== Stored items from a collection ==

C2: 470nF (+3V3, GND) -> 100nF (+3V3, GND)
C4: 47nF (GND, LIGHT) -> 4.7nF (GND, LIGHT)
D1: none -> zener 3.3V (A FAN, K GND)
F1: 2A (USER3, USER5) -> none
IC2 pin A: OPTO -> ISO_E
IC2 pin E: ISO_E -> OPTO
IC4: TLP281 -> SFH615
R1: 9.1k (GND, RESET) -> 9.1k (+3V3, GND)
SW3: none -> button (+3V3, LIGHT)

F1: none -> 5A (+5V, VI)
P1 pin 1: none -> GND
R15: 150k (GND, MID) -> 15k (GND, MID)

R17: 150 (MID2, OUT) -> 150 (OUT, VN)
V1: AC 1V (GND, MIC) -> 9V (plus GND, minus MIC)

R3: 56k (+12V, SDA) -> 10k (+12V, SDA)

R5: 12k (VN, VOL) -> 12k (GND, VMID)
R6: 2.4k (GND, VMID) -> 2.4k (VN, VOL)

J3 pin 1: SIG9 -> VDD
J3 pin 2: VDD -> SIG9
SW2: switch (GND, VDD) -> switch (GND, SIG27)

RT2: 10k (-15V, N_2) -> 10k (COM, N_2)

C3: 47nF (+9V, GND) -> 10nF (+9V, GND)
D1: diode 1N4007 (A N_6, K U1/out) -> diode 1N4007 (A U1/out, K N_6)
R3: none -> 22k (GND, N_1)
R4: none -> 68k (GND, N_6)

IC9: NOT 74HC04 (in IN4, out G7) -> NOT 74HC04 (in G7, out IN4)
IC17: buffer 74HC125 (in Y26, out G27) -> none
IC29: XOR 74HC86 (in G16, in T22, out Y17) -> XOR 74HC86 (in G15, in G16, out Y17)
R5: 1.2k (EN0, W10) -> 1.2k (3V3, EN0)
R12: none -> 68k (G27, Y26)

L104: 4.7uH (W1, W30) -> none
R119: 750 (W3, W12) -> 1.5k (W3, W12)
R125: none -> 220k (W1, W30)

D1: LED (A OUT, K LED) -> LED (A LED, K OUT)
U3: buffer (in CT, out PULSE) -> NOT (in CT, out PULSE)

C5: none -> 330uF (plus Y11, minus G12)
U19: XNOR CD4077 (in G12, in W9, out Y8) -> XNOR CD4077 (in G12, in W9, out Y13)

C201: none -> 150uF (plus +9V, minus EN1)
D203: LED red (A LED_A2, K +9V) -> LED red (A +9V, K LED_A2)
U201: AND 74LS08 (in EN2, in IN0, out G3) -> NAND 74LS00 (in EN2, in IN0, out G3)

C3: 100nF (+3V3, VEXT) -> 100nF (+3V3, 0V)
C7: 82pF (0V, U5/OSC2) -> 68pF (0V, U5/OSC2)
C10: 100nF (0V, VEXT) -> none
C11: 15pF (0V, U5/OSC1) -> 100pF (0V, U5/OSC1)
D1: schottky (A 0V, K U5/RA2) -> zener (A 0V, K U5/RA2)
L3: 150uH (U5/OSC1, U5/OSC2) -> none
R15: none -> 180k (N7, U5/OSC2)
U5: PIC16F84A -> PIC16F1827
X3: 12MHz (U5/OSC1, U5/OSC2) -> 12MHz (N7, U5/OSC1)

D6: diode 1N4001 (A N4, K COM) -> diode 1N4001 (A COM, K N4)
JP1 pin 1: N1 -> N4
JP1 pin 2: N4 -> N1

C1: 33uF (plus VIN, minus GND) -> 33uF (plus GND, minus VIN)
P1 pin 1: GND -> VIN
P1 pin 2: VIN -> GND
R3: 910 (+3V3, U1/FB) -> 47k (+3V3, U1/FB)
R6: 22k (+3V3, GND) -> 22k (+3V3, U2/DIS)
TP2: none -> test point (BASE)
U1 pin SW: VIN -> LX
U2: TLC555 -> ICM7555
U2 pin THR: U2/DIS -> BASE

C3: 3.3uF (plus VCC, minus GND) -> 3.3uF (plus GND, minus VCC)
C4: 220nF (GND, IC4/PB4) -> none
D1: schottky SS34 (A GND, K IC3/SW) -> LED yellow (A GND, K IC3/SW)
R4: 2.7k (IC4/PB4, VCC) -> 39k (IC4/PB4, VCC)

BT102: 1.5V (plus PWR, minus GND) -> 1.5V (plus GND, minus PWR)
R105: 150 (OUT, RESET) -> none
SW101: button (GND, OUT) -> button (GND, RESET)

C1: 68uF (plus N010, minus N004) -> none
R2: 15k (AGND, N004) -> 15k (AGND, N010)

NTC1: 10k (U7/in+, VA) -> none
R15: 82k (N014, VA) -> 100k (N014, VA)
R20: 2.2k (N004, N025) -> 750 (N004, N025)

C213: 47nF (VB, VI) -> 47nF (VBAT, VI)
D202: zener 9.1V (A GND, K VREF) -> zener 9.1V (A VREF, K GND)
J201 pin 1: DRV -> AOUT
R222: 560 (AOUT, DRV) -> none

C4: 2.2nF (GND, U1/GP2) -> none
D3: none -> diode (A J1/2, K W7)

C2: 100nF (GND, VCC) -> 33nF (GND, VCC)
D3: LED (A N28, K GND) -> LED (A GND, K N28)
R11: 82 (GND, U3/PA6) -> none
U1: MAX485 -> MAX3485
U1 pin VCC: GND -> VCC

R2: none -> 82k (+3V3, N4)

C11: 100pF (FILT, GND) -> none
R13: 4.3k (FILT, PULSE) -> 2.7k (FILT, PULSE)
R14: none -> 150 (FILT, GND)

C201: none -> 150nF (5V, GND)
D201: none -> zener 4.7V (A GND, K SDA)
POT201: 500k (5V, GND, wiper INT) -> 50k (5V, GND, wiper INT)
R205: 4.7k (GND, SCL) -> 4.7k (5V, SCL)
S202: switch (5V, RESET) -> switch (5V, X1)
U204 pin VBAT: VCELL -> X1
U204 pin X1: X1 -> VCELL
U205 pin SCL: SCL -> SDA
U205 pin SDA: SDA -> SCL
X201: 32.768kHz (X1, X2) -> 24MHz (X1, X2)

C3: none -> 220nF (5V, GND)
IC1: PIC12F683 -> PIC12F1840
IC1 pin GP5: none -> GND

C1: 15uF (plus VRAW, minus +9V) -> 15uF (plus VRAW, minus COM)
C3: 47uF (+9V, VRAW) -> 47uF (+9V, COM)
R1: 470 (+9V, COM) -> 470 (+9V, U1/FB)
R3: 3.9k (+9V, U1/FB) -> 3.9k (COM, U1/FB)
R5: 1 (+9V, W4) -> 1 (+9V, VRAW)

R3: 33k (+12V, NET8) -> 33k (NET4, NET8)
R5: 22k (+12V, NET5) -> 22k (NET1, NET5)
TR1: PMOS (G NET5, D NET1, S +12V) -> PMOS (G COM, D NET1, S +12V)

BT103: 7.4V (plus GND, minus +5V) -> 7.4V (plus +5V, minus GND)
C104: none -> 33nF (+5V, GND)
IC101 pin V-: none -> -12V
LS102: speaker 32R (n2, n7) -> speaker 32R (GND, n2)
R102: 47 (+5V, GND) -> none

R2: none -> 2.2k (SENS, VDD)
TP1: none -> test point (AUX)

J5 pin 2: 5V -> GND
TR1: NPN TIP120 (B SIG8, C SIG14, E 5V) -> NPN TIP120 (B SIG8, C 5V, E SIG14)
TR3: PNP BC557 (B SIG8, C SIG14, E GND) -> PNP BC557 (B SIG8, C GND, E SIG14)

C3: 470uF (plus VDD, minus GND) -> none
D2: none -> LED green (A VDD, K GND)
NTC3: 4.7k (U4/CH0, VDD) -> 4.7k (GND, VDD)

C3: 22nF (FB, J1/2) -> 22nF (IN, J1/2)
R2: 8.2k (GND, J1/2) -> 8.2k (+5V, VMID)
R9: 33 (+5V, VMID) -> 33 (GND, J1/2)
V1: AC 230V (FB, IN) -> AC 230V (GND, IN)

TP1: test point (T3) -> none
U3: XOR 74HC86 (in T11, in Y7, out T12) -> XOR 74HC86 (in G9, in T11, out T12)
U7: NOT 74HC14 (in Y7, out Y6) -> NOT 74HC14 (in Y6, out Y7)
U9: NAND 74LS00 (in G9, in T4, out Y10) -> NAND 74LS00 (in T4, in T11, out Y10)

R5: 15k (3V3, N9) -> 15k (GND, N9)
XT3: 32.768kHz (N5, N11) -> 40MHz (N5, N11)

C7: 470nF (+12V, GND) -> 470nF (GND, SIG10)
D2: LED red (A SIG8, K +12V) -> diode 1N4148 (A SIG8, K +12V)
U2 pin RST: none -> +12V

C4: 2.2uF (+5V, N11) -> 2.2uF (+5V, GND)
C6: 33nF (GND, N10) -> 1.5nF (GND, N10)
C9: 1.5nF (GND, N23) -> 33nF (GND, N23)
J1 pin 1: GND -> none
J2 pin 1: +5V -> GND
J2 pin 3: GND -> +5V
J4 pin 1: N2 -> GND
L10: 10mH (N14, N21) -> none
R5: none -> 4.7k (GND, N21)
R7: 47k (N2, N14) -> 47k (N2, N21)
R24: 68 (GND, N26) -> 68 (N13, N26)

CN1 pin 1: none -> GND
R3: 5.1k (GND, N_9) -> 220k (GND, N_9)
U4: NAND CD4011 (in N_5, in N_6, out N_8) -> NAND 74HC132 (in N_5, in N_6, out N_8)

== The task ==
Find the word "VRAW" in the records. Copy every line it appears in.

== Task result ==
C1: 15uF (plus VRAW, minus +9V) -> 15uF (plus VRAW, minus COM)
C3: 47uF (+9V, VRAW) -> 47uF (+9V, COM)
R5: 1 (+9V, W4) -> 1 (+9V, VRAW)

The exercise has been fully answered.